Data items
========================================
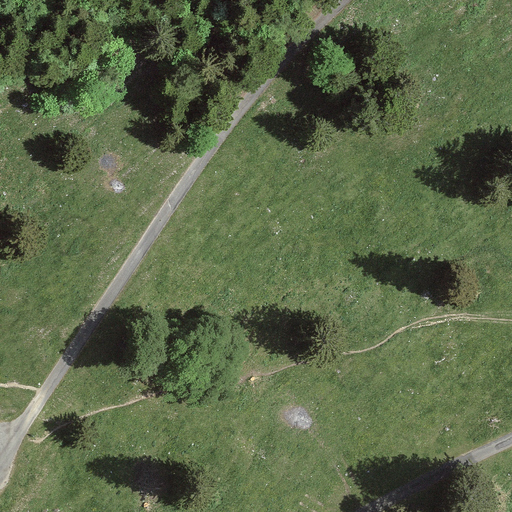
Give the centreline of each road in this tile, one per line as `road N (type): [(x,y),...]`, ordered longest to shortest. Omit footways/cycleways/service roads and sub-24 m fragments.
road 1 (unclassified): [(0,465),(228,122),(342,0)]
road 2 (unclassified): [(511,437),(366,511)]
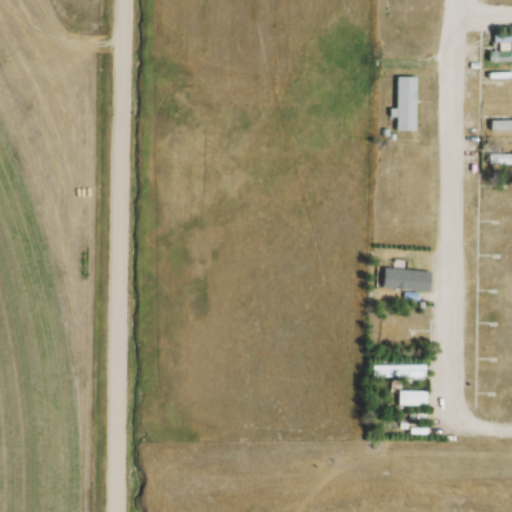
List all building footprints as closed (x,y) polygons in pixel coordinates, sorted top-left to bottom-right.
[(511,52),(485,52),(485,62),(511,61),(511,52)] [(392,77),(392,131),(415,131),(415,78),(392,77)] [(511,120),(487,121),(487,131),(511,131),(511,120)] [(379,268),(377,288),(425,293),(427,274),(379,268)] [(367,378),(425,378),(425,364),(367,364),(367,378)] [(394,406),(424,406),(424,391),(394,391),(394,406)]
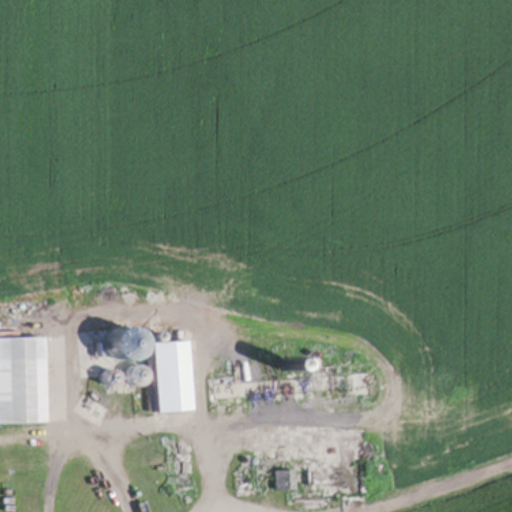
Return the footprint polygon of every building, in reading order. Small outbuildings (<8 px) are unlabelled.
[(119,325),(127,327),(133,333),(135,342),(134,348),(131,353),(124,358),(118,359),(112,357),(107,354),(103,350),(101,341),(104,333),(108,328),(113,326),(119,325)] [(153,327),(155,328),(157,330),(157,332),(156,334),(154,336),(152,336),(149,334),(149,331),(150,329),(153,327)] [(0,420),(0,336),(34,335),(36,420),(0,420)] [(144,341),(180,339),(184,411),(148,413),(144,341)] [(210,403),(208,380),(310,374),(310,368),(300,369),(300,359),(318,358),(318,366),(330,365),(330,376),(363,374),(364,393),(210,403)] [(278,361),(281,362),(283,365),(284,368),(282,372),(279,374),(275,374),(272,371),(271,367),(273,363),(275,362),(278,361)] [(131,364),(136,365),(140,369),(141,374),(141,378),(139,381),(134,384),(131,385),(127,384),(123,381),(121,378),(121,374),(122,369),(125,366),(128,364),(131,364)] [(104,368),(108,369),(111,372),(112,377),(110,382),(107,385),(101,384),(96,381),(95,376),(97,371),(101,369),(104,368)] [(172,489),(169,444),(186,443),(189,488),(172,489)] [(270,466),(288,465),(289,488),(270,489),(270,466)]
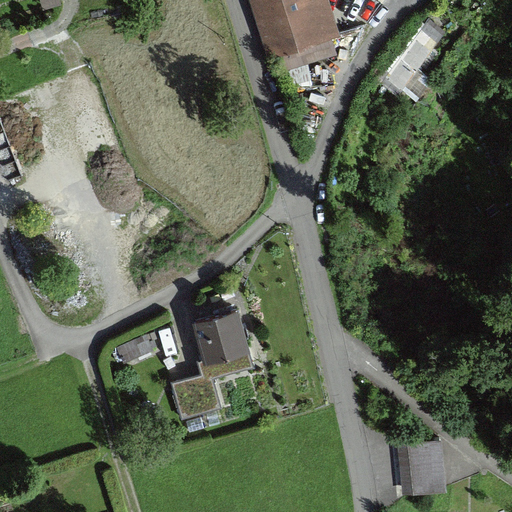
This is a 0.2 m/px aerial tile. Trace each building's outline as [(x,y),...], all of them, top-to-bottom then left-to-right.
[(56,0),(0,0),(0,20),(57,3),(56,0)] [(330,0),(256,0),(271,54),(340,36),(330,0)] [(419,21),(373,81),(397,99),(402,93),(416,103),(434,79),(420,69),(454,24),(435,10),(424,25),(419,21)] [(240,308),(193,322),(206,363),(253,349),(240,308)] [(160,341),(173,368),(184,363),(172,336),(160,341)] [(117,348),(123,363),(151,352),(145,337),(117,348)] [(200,412),(216,407),(208,379),(192,384),(200,412)] [(439,438),(397,442),(402,491),(444,487),(439,438)] [(56,477),(60,490),(89,480),(85,467),(56,477)]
========================================
* WHAT IS NEEDED: Pick out each line of the listing that contains the string "building", matching case exactly, and copy those lines in full.

* TASK RESULT:
List all building footprints as closed (x,y) polygons in pixel coordinates, sorted top-left to bottom-right.
Return the footprint polygon of every building, in reading order. Small outbuildings (<8 px) are unlabelled.
This is a 0.2 m/px aerial tile. Trace each building's outline as [(x,y),...], all of them, top-to-bottom then left-to-right.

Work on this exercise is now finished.